**TO DO:** Taking the data below, please print only the lines from the line holding "cyan arrow: (149, 146) -> (160, 170), moved" to the line holding "cyan semicircle: (65, 50) -> (146, 89), moved", inclusive, with pictures omitted.

**EXCERPTED DATA:**

------------------------------------------------

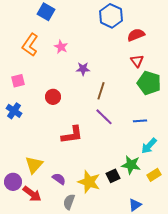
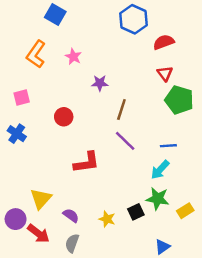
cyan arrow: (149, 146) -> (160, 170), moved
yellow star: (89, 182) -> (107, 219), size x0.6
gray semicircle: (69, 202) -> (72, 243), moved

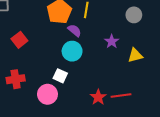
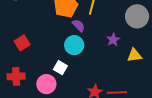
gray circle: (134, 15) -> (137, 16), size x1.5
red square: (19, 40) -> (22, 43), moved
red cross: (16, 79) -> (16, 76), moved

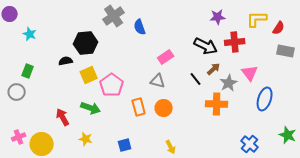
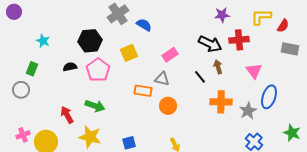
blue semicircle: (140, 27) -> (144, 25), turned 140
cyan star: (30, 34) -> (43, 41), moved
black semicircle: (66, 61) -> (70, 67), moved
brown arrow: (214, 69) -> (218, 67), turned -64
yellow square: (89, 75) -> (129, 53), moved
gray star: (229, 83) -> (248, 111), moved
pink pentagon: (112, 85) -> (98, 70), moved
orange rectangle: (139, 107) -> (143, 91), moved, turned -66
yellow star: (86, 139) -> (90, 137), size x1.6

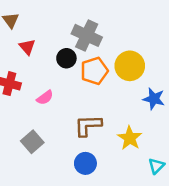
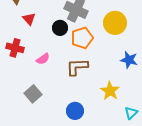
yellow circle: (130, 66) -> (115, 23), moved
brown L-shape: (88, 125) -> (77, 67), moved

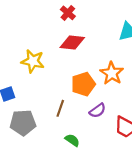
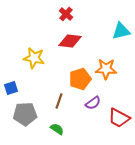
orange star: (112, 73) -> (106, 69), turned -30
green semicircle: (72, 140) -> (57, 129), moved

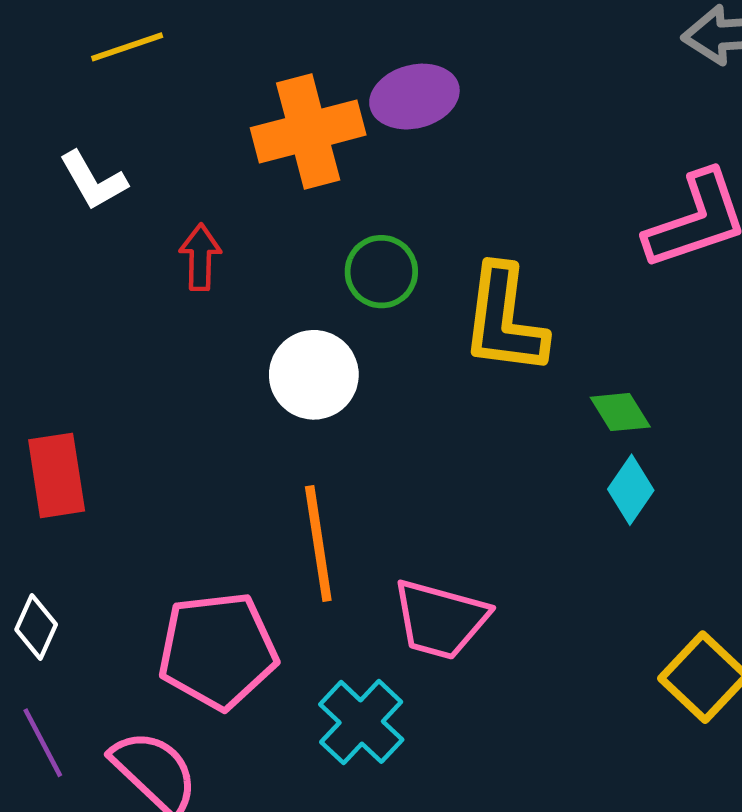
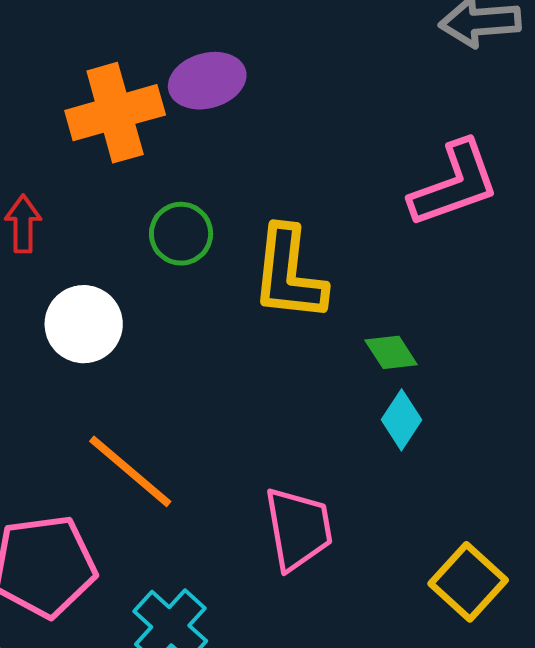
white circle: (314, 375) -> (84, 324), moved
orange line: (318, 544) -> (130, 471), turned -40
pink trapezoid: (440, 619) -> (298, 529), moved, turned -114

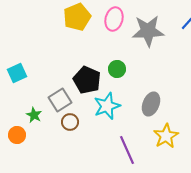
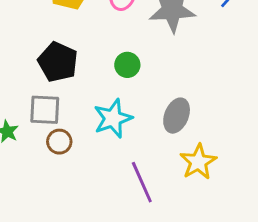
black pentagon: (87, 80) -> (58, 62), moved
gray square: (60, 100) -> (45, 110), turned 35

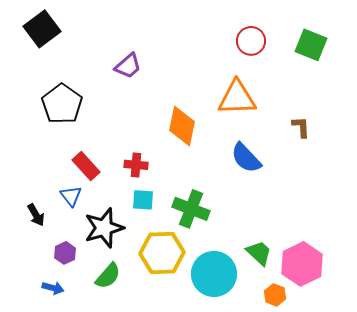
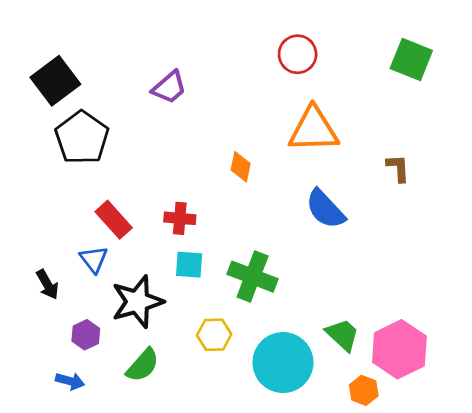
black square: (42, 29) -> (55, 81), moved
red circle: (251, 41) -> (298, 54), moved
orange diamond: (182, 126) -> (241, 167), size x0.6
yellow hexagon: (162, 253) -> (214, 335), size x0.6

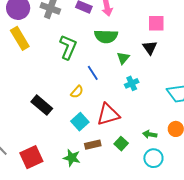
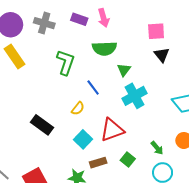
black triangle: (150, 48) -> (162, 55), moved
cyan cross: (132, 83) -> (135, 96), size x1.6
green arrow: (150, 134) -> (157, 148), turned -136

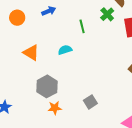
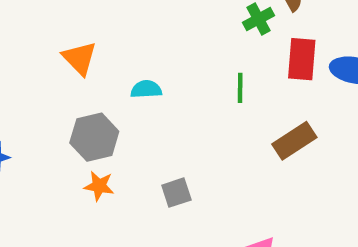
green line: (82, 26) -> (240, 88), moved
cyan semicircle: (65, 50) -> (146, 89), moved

------------------------------------------------

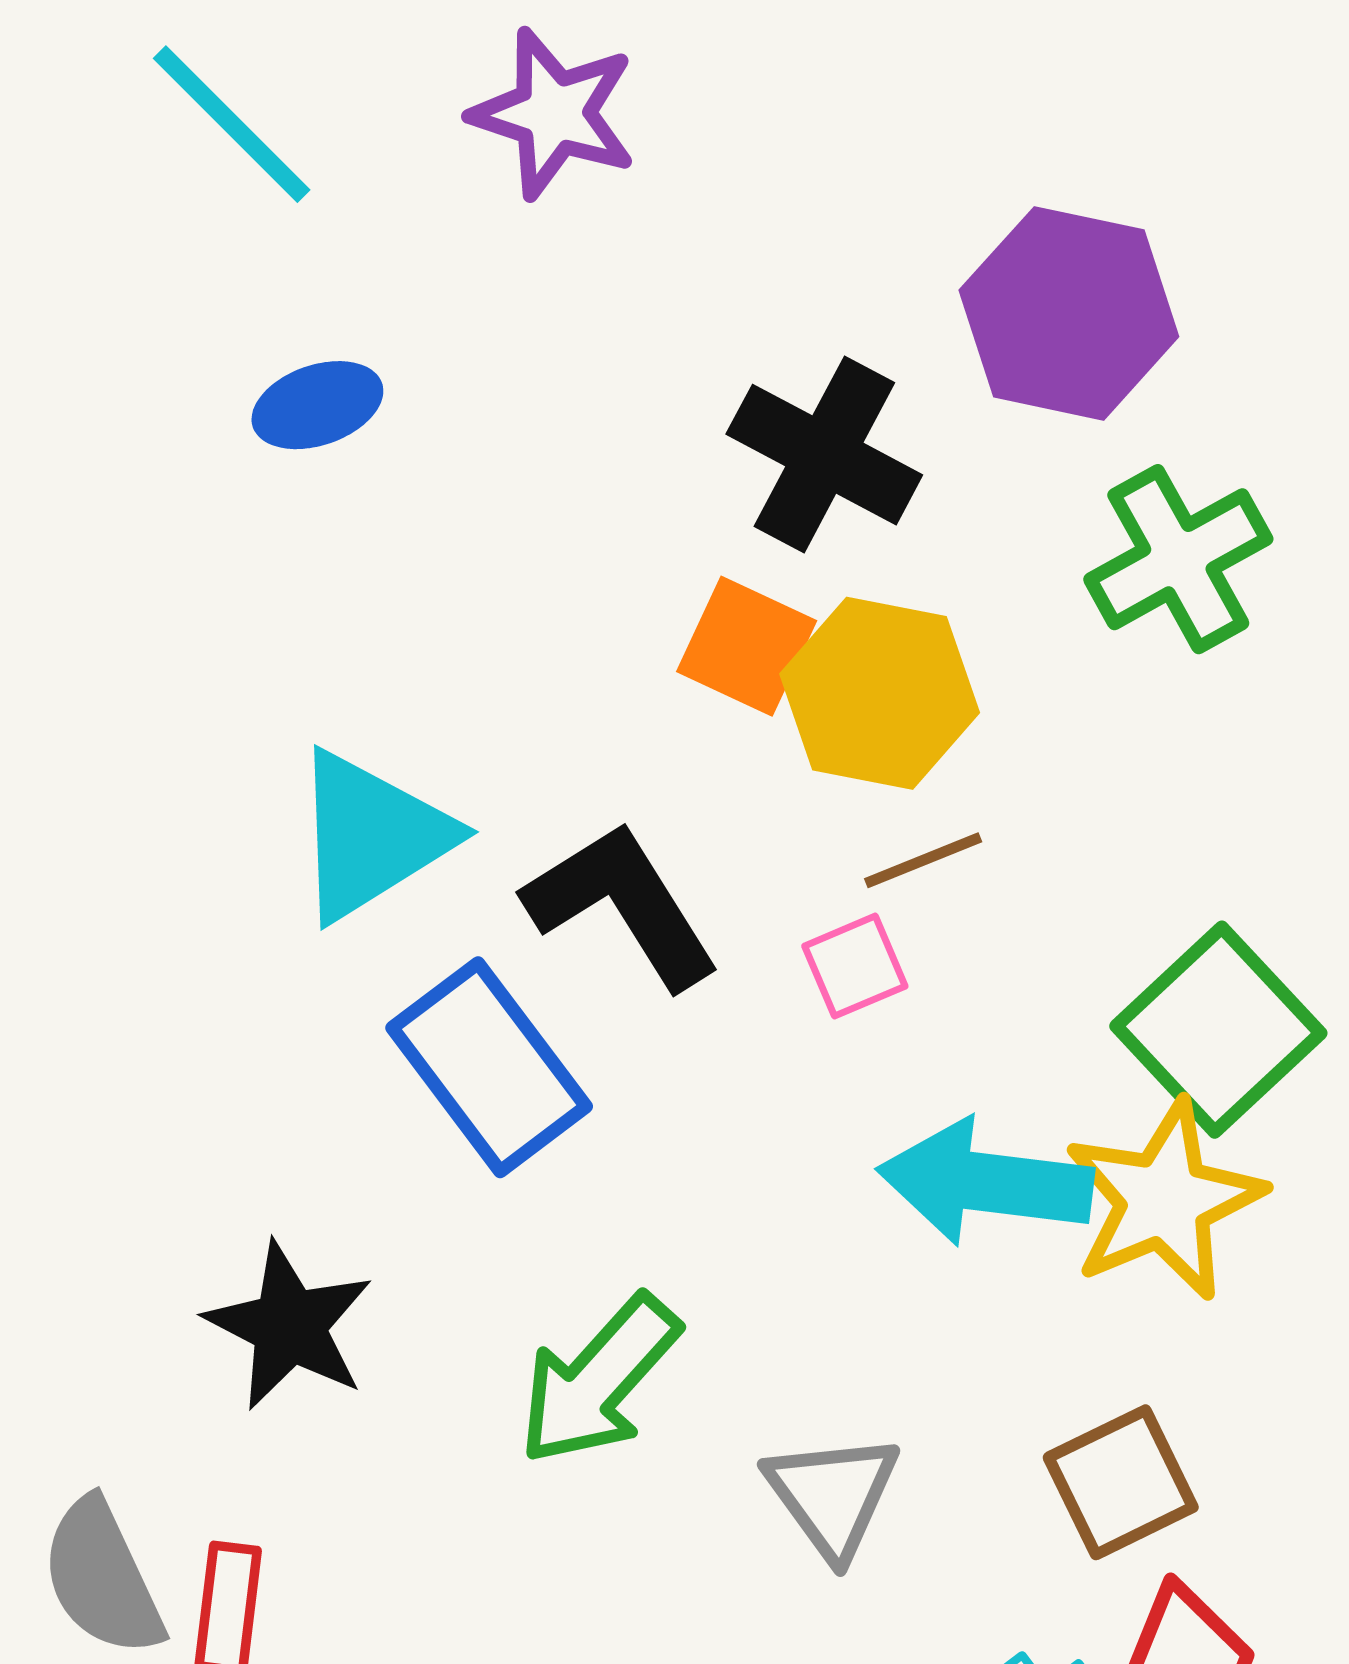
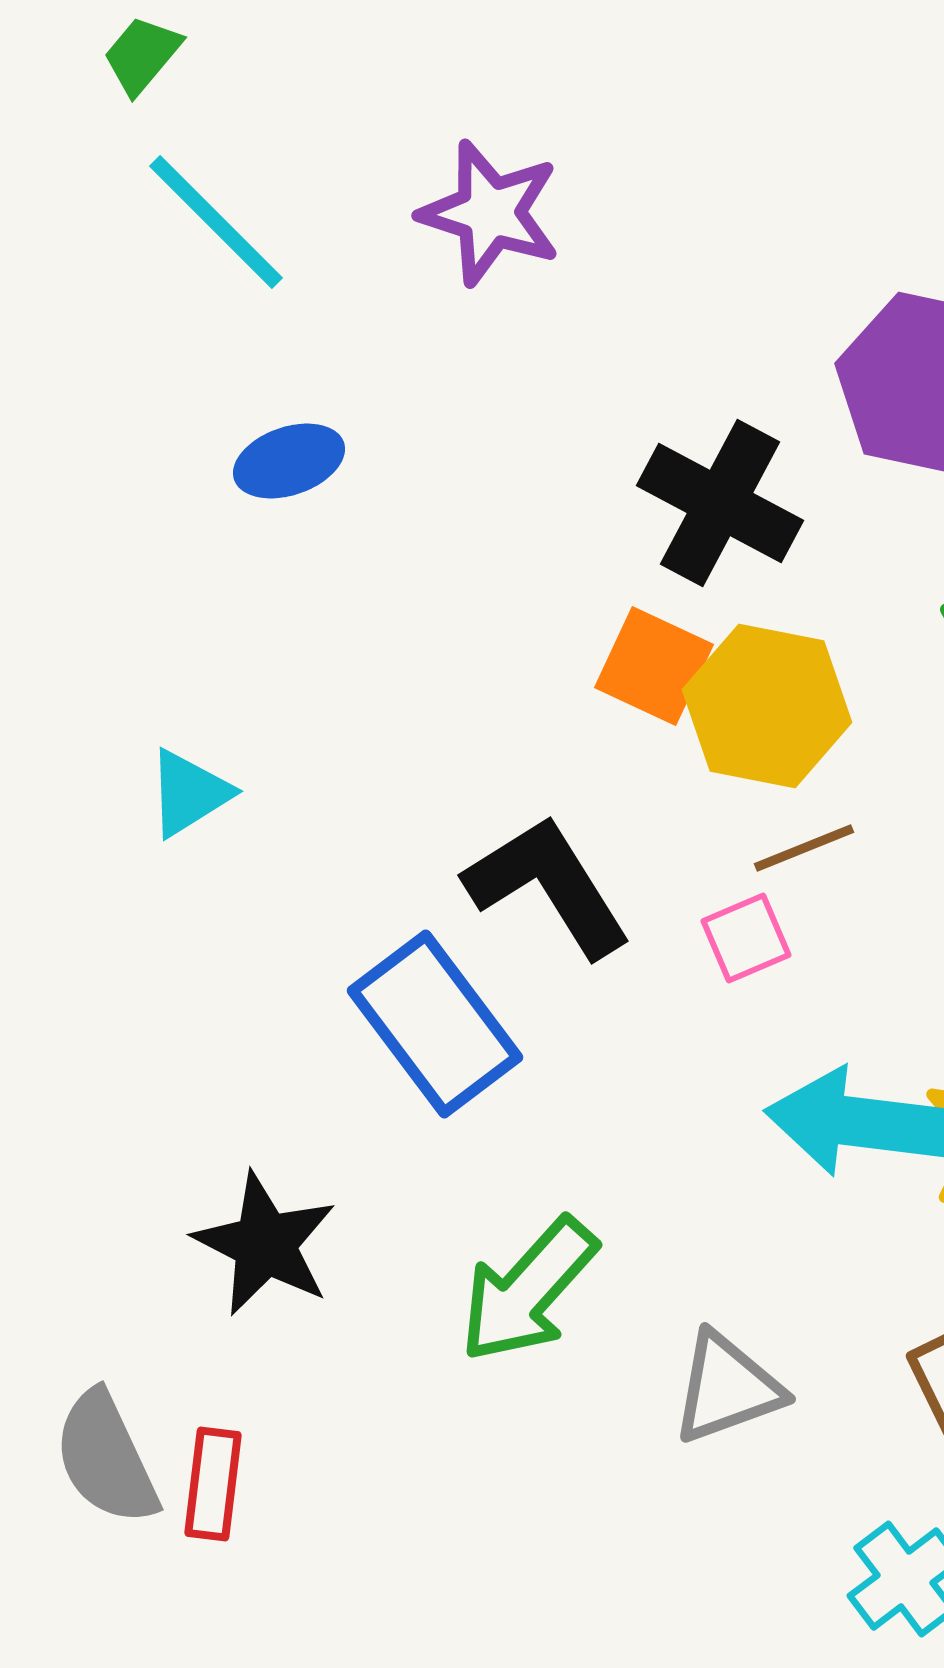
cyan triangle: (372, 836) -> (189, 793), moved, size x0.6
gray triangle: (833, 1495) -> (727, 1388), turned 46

------------------------------------------------

**RESPONSE AREA:**
cyan arrow: (149, 146) -> (160, 170), moved
yellow star: (89, 182) -> (107, 219), size x0.6
gray semicircle: (69, 202) -> (72, 243), moved

gray circle: (134, 15) -> (137, 16), size x1.5
red square: (19, 40) -> (22, 43), moved
red cross: (16, 79) -> (16, 76), moved

blue semicircle: (140, 27) -> (144, 25), turned 140
cyan star: (30, 34) -> (43, 41), moved
black semicircle: (66, 61) -> (70, 67), moved
brown arrow: (214, 69) -> (218, 67), turned -64
yellow square: (89, 75) -> (129, 53), moved
gray star: (229, 83) -> (248, 111), moved
pink pentagon: (112, 85) -> (98, 70), moved
orange rectangle: (139, 107) -> (143, 91), moved, turned -66
yellow star: (86, 139) -> (90, 137), size x1.6

yellow circle: (130, 66) -> (115, 23), moved
brown L-shape: (88, 125) -> (77, 67), moved

orange star: (112, 73) -> (106, 69), turned -30
green semicircle: (72, 140) -> (57, 129), moved

white circle: (314, 375) -> (84, 324), moved
orange line: (318, 544) -> (130, 471), turned -40
pink trapezoid: (440, 619) -> (298, 529), moved, turned -114

black pentagon: (87, 80) -> (58, 62), moved
gray square: (60, 100) -> (45, 110), turned 35

black square: (42, 29) -> (55, 81), moved
red circle: (251, 41) -> (298, 54), moved
orange diamond: (182, 126) -> (241, 167), size x0.6
yellow hexagon: (162, 253) -> (214, 335), size x0.6

black triangle: (150, 48) -> (162, 55), moved
cyan cross: (132, 83) -> (135, 96), size x1.6
green arrow: (150, 134) -> (157, 148), turned -136

green line: (82, 26) -> (240, 88), moved
cyan semicircle: (65, 50) -> (146, 89), moved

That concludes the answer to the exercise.